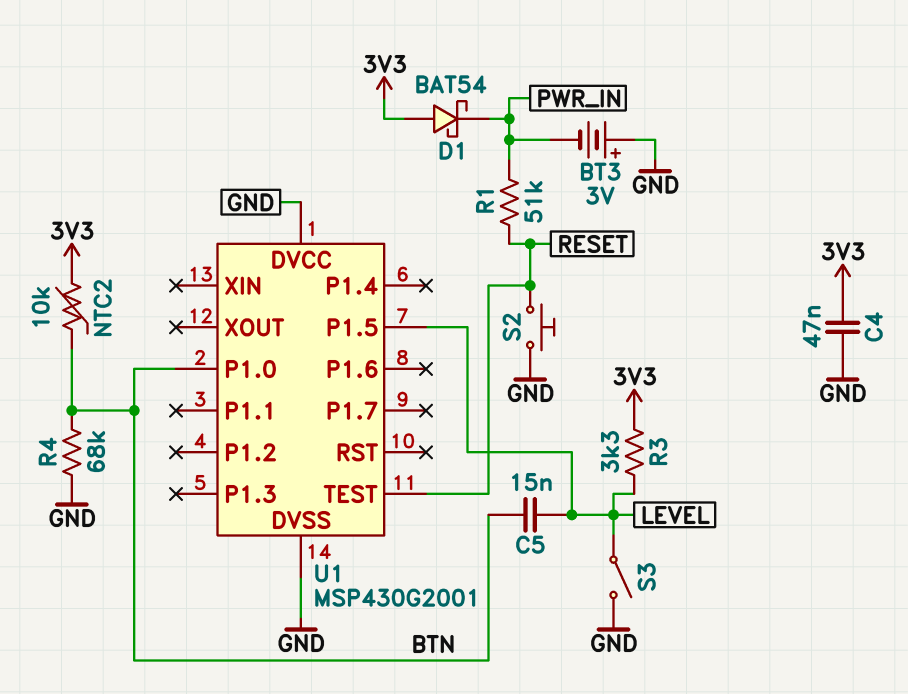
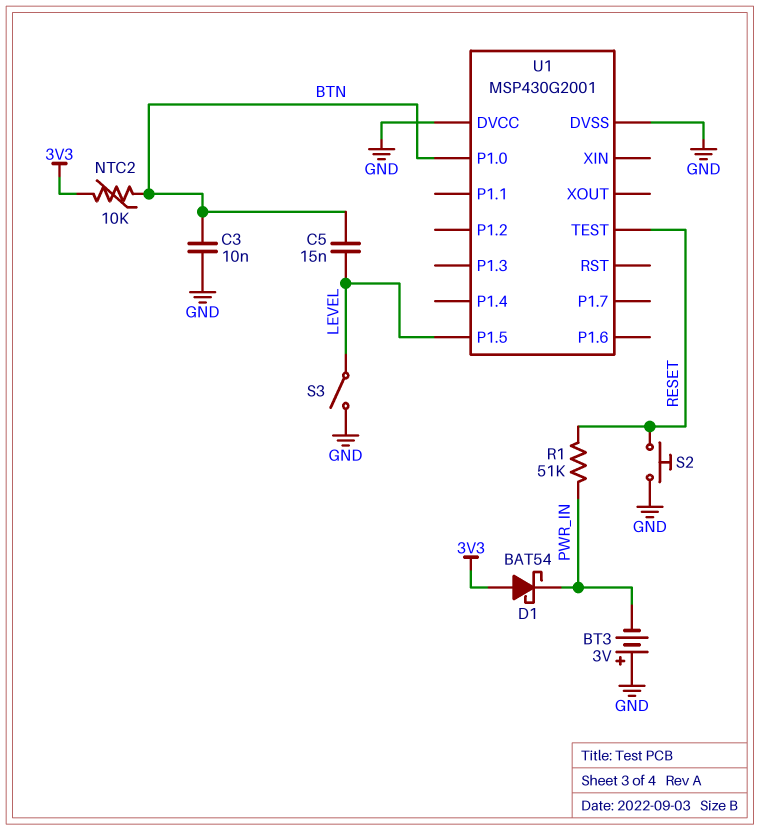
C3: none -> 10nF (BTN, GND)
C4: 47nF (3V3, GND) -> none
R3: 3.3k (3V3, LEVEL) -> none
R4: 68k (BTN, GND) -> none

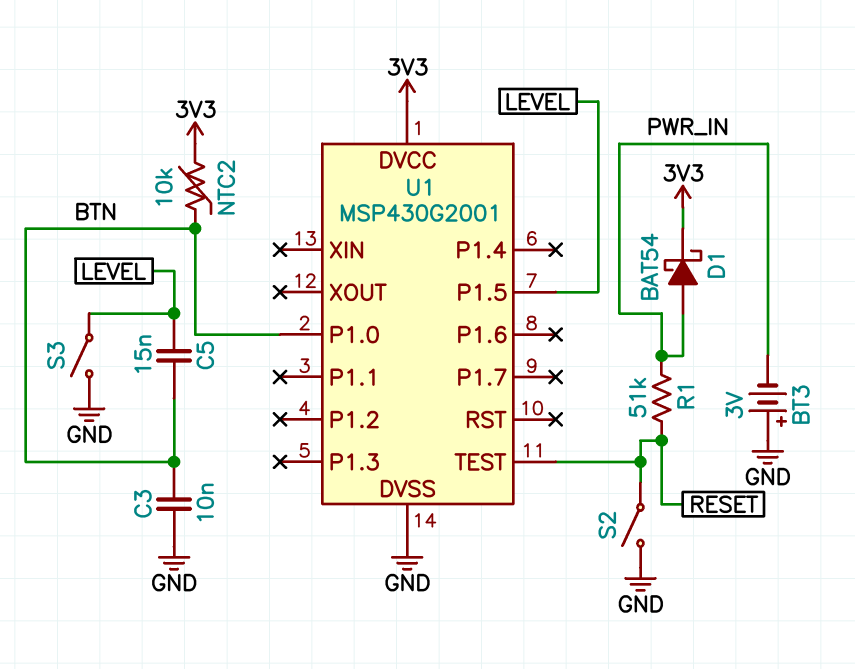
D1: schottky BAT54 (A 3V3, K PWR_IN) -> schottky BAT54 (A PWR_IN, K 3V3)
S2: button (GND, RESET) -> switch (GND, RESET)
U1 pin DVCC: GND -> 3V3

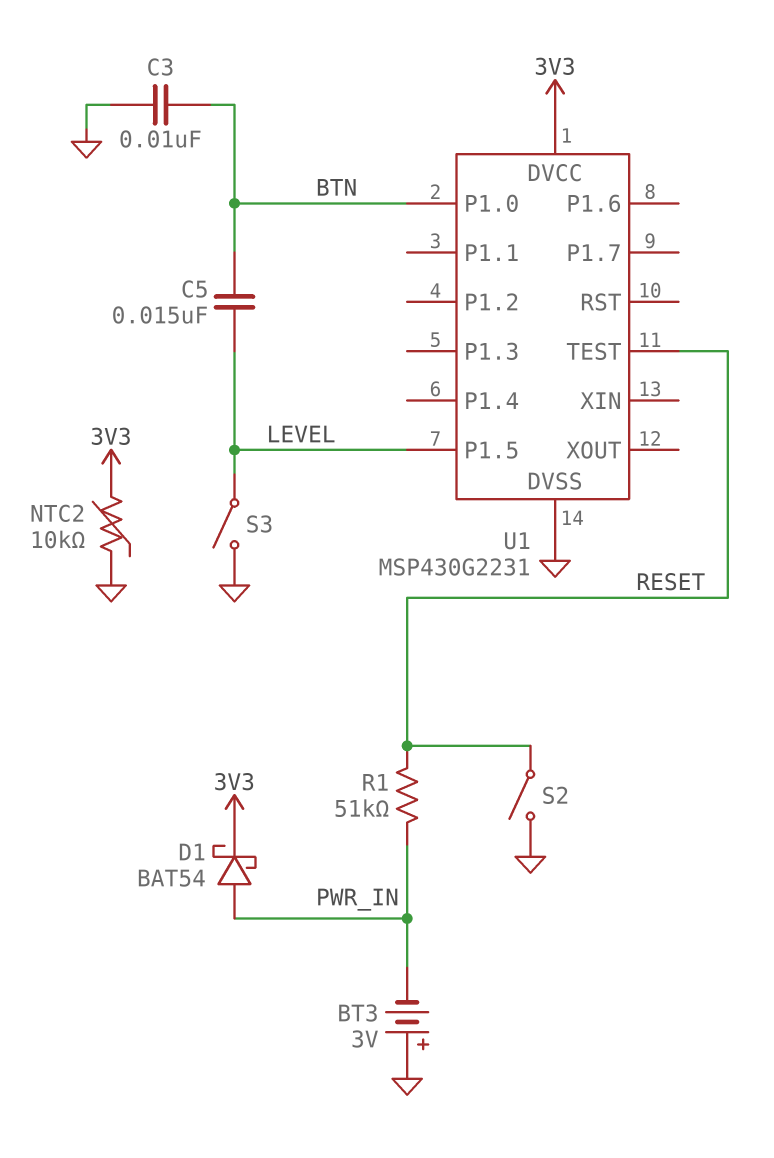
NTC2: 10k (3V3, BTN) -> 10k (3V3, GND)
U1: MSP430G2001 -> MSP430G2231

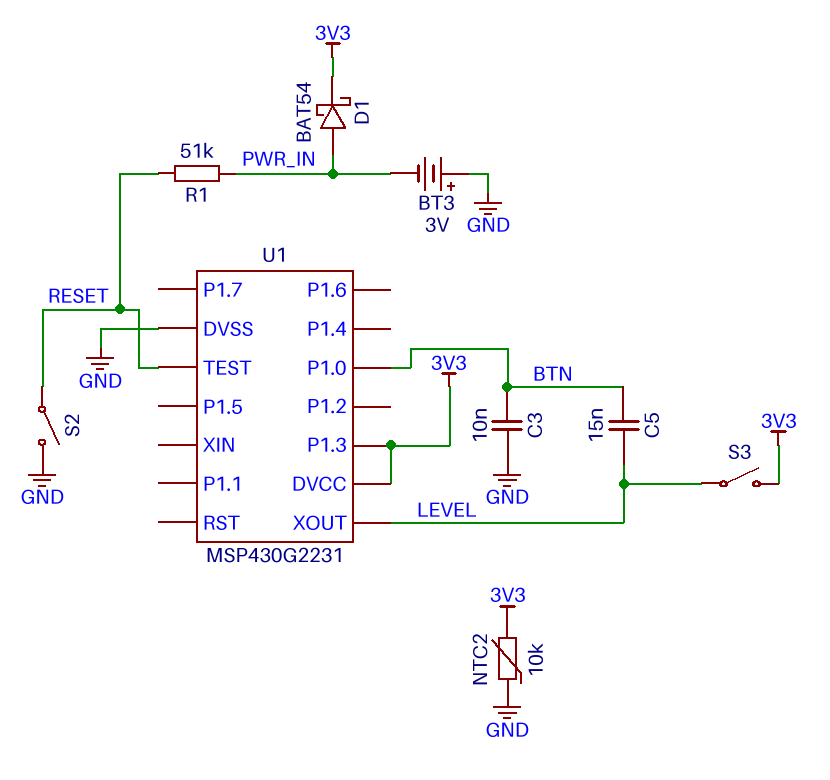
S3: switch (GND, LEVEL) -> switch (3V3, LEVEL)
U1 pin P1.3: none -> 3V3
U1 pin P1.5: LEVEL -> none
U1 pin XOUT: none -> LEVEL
***
Which lines in the data above hold the word "none"? Return each of them.

▸ Exercise solution:
C3: none -> 10nF (BTN, GND)
C4: 47nF (3V3, GND) -> none
R3: 3.3k (3V3, LEVEL) -> none
R4: 68k (BTN, GND) -> none
U1 pin P1.3: none -> 3V3
U1 pin P1.5: LEVEL -> none
U1 pin XOUT: none -> LEVEL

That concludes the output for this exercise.